THE TASK
Where a record holds a picture, leave the picture out; otherwise repeat every record exactly.
== EXTRACTED RECORDS ==
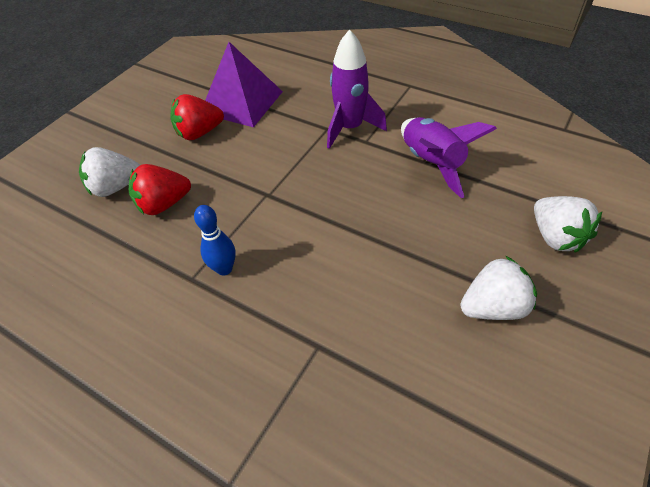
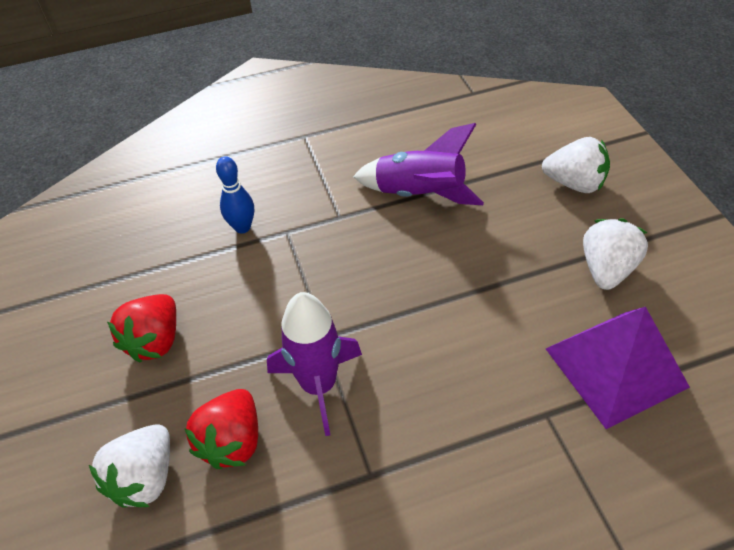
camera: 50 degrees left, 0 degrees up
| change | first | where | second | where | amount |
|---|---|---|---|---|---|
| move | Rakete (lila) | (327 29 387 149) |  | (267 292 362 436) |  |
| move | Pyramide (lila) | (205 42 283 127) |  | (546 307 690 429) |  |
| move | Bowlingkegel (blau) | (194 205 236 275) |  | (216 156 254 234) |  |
===
RESPONSE TO THE TASK
camera: 50 degrees left, 0 degrees up
| change | first | where | second | where | amount |
|---|---|---|---|---|---|
| move | Rakete (lila) | (327 29 387 149) |  | (267 292 362 436) |  |
| move | Pyramide (lila) | (205 42 283 127) |  | (546 307 690 429) |  |
| move | Bowlingkegel (blau) | (194 205 236 275) |  | (216 156 254 234) |  |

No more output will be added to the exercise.